**ABOUT THIS TASK**
Your task is to copy each line of the material that holds the word "none".

**DATASET RECORDS**
——

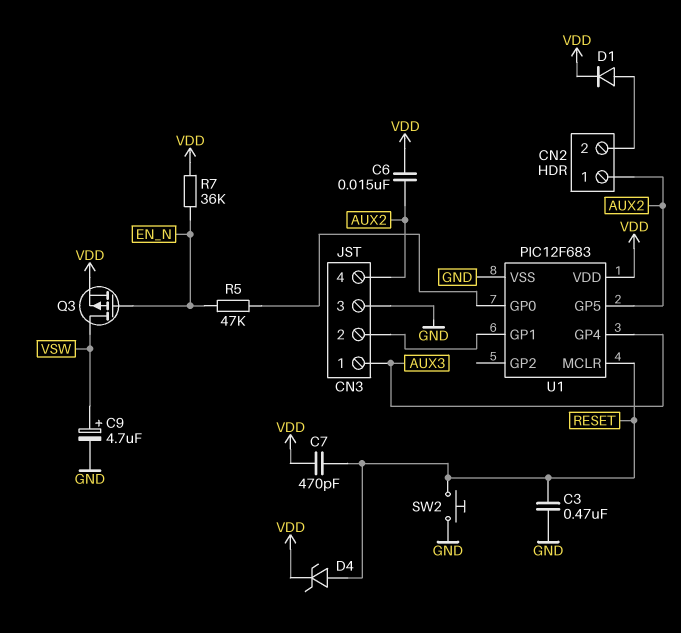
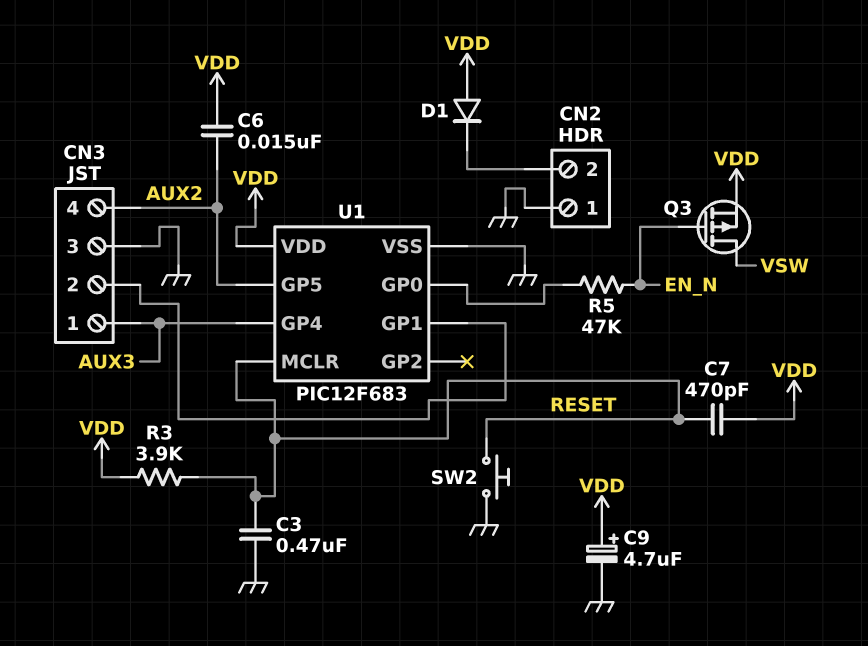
C9: 4.7uF (plus VSW, minus GND) -> 4.7uF (plus VDD, minus GND)
CN2 pin 1: AUX2 -> GND
D1: diode (A CN2/2, K VDD) -> diode (A VDD, K CN2/2)
D4: zener (A RESET, K VDD) -> none
R3: none -> 3.9k (RESET, VDD)
R7: 36k (EN_N, VDD) -> none

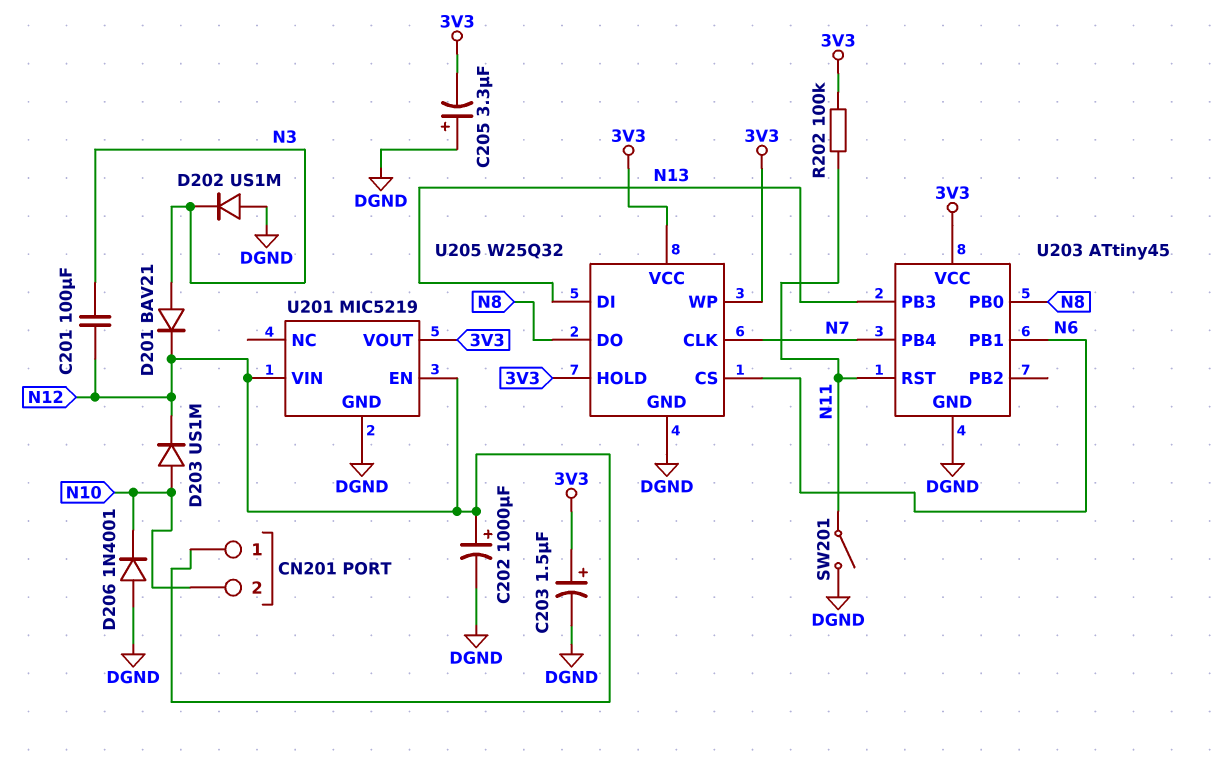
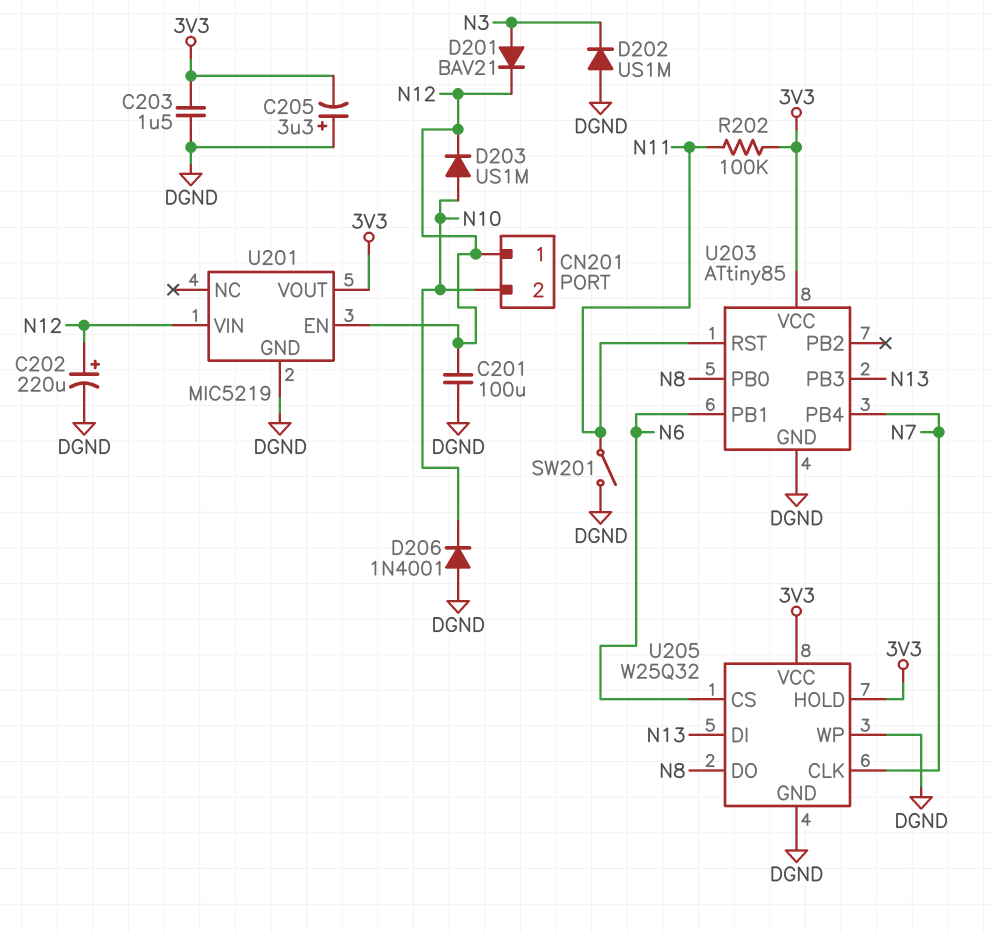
C201: 100uF (N3, N12) -> 100uF (DGND, N12)
C202: 1000uF (plus N12, minus DGND) -> 220uF (plus N12, minus DGND)
C203: 1.5uF (plus 3V3, minus DGND) -> 1.5uF (3V3, DGND)
U203: ATtiny45 -> ATtiny85
U205 pin WP: 3V3 -> DGND

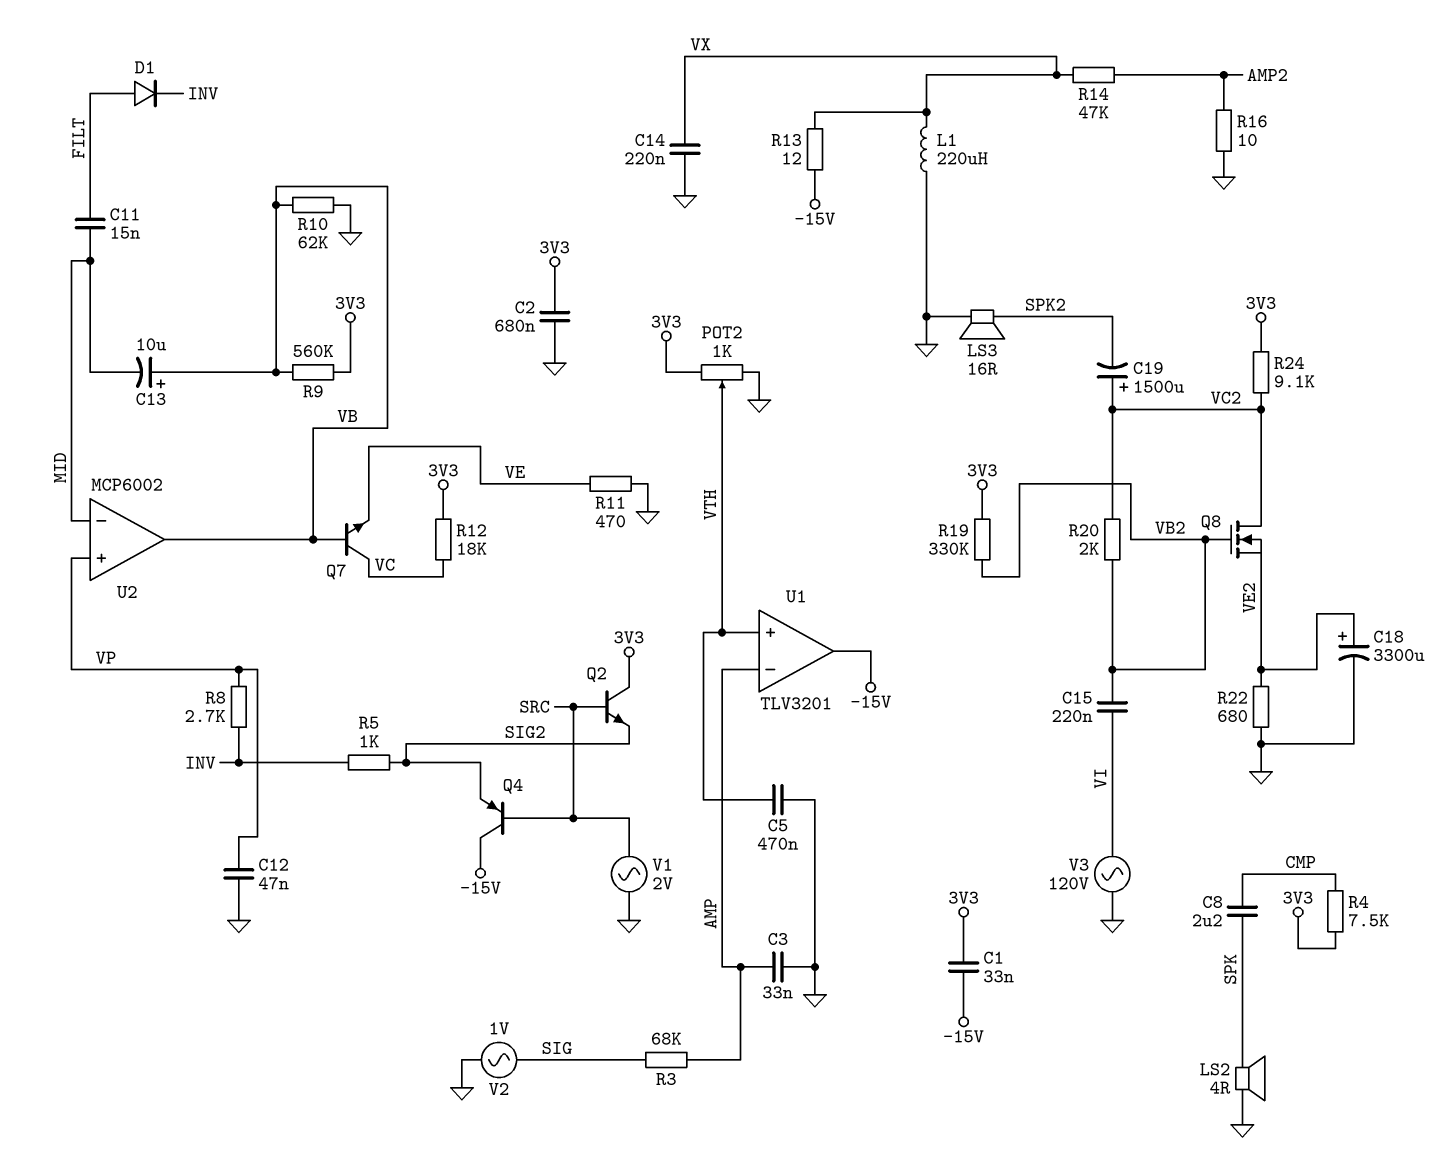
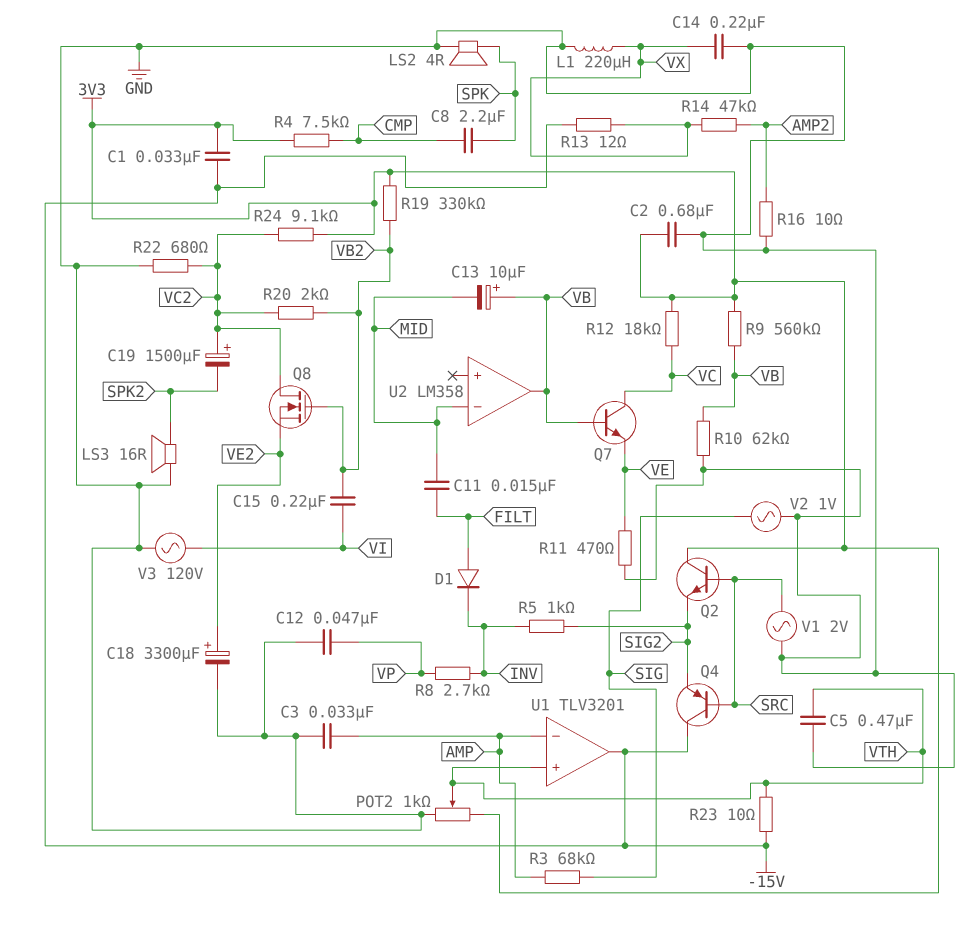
R22: 680 (GND, VE2) -> 680 (GND, VC2)
R23: none -> 10 (-15V, VTH)
U2: MCP6002 -> LM358
U2 pin in+: VP -> none

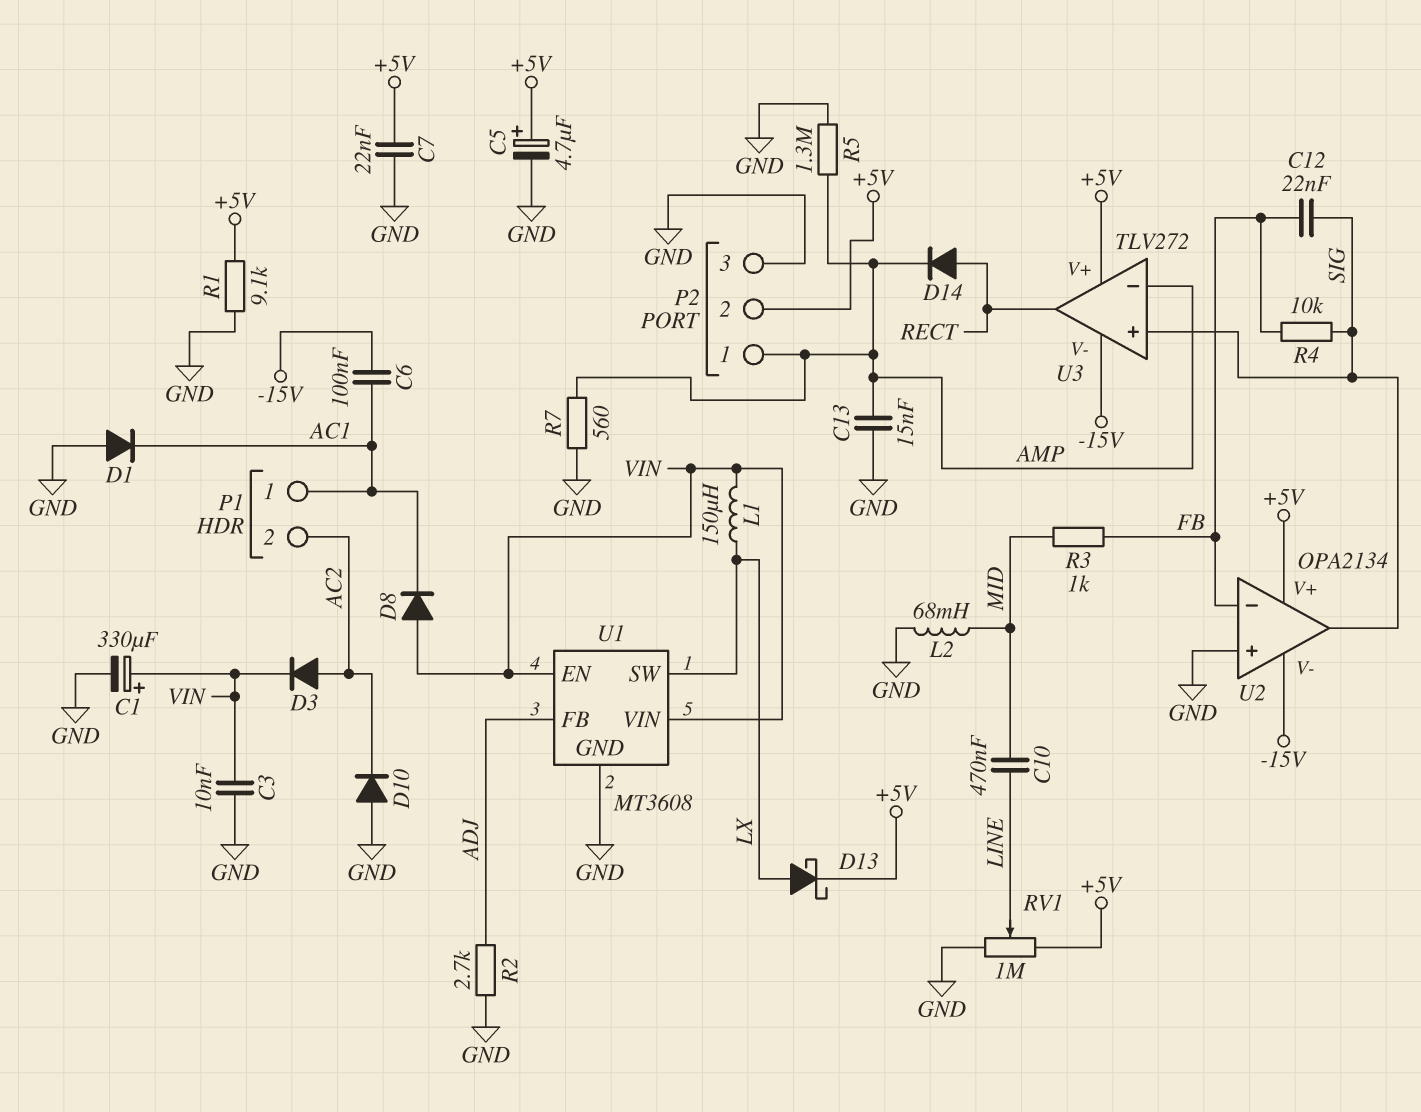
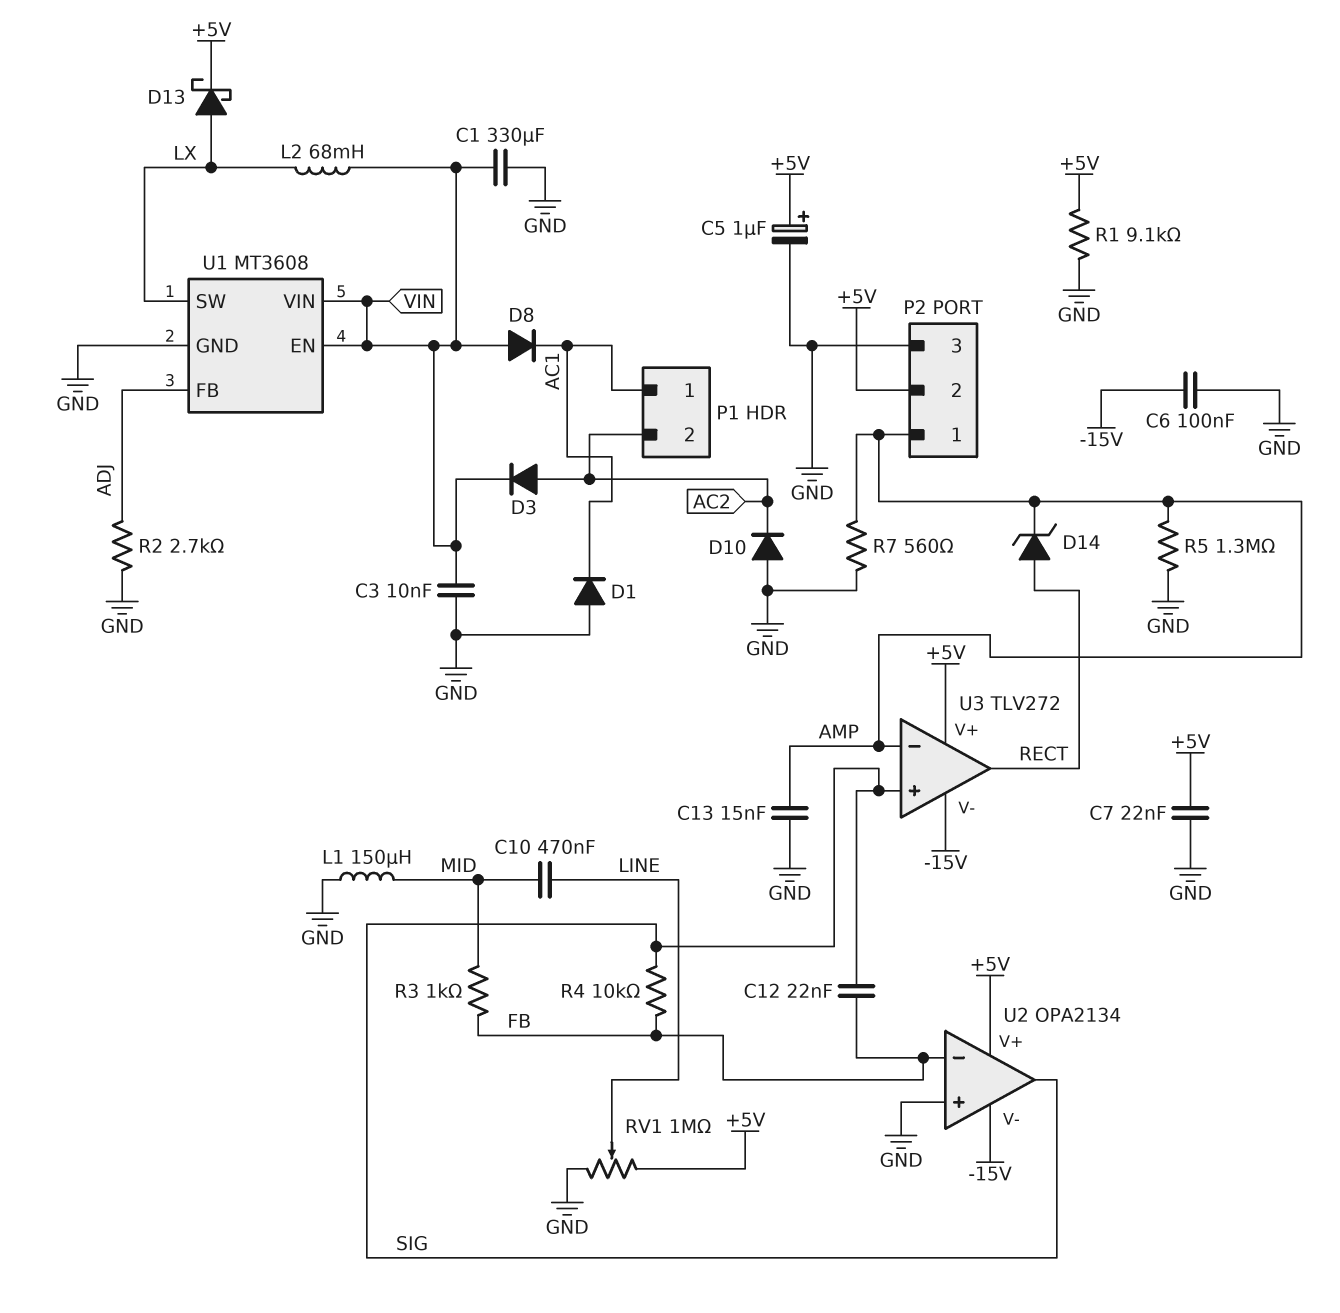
C1: 330uF (plus VIN, minus GND) -> 330uF (GND, VIN)
C5: 4.7uF (plus +5V, minus GND) -> 1uF (plus +5V, minus GND)
C6: 100nF (-15V, AC1) -> 100nF (-15V, GND)
D14: diode (A RECT, K AMP) -> zener (A RECT, K AMP)
L1: 150uH (LX, VIN) -> 150uH (GND, MID)
L2: 68mH (GND, MID) -> 68mH (LX, VIN)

——

**RESULT**
D4: zener (A RESET, K VDD) -> none
R3: none -> 3.9k (RESET, VDD)
R7: 36k (EN_N, VDD) -> none
R23: none -> 10 (-15V, VTH)
U2 pin in+: VP -> none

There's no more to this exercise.